=== SUPPLIED RECORDS ===
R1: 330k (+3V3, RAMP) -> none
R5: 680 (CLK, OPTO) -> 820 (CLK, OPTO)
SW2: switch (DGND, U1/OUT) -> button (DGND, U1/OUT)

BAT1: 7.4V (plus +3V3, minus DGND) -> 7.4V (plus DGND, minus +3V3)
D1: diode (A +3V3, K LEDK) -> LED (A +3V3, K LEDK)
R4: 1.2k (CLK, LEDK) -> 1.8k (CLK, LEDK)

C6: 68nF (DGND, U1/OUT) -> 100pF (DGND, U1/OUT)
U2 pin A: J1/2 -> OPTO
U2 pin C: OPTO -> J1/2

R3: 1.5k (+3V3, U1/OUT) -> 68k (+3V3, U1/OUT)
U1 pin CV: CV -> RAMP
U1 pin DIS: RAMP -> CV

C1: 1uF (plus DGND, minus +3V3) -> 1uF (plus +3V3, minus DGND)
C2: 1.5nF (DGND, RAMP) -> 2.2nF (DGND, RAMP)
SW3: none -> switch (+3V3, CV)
===
TASK STATEMENT:
Report each line of the data in which "none" occurs.

OUTPUT BELOW:
R1: 330k (+3V3, RAMP) -> none
SW3: none -> switch (+3V3, CV)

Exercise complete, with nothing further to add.